**What the task asks:** Collect every line below that contains the word "highlighted", paying attention to uppercase and lowercase.

Stored dataset items:
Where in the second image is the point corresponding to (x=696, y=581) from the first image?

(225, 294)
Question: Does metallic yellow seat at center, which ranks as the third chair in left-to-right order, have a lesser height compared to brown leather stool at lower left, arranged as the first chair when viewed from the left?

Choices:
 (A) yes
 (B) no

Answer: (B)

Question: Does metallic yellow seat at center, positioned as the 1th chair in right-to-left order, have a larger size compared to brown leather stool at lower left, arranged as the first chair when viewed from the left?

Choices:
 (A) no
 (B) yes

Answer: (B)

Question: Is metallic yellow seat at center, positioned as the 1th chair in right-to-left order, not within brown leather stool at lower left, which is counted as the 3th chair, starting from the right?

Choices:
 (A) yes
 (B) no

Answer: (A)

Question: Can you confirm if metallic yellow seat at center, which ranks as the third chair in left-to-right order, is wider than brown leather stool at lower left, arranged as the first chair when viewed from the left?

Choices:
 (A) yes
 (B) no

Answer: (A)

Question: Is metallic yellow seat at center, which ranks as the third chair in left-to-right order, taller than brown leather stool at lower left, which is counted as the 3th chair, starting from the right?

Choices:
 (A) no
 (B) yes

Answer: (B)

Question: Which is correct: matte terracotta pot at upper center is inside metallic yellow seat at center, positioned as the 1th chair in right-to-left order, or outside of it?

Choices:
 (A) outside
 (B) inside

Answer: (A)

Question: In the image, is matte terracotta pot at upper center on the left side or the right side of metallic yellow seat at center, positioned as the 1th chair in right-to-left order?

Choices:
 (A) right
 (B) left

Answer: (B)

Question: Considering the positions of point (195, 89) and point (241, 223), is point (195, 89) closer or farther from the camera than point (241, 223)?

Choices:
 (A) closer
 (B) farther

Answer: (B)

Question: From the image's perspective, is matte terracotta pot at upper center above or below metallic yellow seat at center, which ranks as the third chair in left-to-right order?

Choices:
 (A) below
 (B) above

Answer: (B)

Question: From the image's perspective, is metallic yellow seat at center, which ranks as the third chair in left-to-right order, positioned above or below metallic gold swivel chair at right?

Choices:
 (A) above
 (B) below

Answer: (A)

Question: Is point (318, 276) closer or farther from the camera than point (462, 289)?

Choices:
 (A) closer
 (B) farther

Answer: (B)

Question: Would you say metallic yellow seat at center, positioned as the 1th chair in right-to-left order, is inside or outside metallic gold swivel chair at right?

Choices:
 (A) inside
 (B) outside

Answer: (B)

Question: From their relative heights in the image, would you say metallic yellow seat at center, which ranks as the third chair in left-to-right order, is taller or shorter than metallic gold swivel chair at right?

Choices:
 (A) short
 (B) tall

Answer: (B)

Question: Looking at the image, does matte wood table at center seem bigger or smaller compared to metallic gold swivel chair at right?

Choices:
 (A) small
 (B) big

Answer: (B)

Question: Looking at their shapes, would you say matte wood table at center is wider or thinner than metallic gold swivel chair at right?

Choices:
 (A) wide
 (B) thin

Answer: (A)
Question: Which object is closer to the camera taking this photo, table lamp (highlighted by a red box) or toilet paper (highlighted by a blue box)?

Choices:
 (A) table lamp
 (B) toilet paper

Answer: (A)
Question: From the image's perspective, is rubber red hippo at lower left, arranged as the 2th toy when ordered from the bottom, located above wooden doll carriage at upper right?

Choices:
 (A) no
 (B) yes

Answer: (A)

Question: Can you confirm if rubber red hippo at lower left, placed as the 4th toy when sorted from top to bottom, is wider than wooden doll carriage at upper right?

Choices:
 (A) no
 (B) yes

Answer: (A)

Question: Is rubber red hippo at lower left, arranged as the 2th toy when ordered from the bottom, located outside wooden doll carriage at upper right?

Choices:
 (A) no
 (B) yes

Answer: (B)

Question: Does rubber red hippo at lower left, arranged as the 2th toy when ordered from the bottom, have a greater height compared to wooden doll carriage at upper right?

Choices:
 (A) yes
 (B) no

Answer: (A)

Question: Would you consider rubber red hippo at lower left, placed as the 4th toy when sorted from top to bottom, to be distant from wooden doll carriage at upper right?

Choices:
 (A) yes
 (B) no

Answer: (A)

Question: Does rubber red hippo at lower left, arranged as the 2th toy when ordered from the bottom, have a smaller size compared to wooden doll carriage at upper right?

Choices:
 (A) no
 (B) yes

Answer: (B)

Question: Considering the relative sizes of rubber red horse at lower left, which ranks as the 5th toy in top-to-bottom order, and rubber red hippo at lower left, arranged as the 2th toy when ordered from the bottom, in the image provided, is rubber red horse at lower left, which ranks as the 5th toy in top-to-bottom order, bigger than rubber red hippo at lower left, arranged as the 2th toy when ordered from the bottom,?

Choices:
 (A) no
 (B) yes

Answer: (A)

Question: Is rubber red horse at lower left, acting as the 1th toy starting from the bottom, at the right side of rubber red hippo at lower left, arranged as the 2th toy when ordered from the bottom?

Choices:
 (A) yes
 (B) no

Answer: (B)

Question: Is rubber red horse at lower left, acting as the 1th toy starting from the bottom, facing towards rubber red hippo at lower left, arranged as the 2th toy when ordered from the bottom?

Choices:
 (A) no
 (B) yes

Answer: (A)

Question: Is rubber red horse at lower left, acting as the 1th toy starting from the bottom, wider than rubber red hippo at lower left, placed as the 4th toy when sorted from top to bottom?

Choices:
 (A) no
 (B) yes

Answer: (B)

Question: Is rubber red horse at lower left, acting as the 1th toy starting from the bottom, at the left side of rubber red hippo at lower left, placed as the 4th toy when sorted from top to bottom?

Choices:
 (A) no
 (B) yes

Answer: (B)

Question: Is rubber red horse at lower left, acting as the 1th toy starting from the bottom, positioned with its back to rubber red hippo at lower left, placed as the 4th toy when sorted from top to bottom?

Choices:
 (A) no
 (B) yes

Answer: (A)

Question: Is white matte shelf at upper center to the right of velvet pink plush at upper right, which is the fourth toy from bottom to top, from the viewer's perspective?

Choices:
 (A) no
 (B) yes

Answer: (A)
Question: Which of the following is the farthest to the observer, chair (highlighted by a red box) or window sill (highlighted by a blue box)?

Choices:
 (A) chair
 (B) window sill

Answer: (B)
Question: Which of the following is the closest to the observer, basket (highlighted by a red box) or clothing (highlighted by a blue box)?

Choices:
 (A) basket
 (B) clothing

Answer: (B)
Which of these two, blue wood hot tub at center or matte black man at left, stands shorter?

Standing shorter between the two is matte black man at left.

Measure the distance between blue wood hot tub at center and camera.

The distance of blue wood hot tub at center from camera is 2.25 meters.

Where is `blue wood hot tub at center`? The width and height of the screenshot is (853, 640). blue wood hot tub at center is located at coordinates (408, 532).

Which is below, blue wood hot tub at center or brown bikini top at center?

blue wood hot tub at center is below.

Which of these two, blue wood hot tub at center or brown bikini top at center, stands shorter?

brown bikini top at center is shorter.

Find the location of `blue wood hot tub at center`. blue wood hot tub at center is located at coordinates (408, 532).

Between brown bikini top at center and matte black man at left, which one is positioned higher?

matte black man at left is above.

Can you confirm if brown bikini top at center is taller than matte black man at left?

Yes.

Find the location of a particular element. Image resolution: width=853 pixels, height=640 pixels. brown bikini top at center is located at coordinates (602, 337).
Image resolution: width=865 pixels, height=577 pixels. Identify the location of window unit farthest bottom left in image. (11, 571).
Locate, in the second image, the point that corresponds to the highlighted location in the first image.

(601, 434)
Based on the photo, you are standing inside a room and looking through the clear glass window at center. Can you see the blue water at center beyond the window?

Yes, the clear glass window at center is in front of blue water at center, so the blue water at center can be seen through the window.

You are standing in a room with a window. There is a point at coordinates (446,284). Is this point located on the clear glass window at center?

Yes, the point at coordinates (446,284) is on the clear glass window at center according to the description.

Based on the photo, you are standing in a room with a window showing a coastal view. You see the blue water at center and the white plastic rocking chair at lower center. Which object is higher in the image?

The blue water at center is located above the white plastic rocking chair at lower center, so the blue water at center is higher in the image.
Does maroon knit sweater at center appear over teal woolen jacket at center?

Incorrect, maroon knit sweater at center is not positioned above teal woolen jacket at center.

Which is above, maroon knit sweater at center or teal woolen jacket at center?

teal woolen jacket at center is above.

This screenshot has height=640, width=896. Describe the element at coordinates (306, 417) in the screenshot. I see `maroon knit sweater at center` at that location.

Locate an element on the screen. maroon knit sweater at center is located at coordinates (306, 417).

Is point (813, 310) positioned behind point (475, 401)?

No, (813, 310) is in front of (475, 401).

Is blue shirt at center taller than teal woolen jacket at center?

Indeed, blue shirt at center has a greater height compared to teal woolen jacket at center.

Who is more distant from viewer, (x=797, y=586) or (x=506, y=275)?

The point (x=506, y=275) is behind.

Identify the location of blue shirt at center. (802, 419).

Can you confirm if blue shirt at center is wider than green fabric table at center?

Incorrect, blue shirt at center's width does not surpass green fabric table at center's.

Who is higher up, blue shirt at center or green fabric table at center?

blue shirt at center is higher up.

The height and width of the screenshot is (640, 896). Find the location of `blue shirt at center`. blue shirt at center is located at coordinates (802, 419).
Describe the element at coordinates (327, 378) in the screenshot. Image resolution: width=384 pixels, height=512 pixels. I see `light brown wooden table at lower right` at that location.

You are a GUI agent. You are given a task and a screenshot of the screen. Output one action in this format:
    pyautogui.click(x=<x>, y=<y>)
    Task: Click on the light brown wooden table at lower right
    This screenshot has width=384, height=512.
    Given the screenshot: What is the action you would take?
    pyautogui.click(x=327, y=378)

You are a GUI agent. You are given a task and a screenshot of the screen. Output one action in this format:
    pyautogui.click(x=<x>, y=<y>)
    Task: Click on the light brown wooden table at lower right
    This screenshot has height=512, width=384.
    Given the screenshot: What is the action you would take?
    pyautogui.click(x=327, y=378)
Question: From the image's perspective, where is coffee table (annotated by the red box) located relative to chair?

**Exercise result:**
Question: Which object is closer to the camera taking this photo, table lamp (highlighted by a red box) or toilet paper (highlighted by a blue box)?
Question: Which of the following is the farthest to the observer, chair (highlighted by a red box) or window sill (highlighted by a blue box)?
Question: Which of the following is the closest to the observer, basket (highlighted by a red box) or clothing (highlighted by a blue box)?
Locate, in the second image, the point that corresponds to the highlighted location in the first image.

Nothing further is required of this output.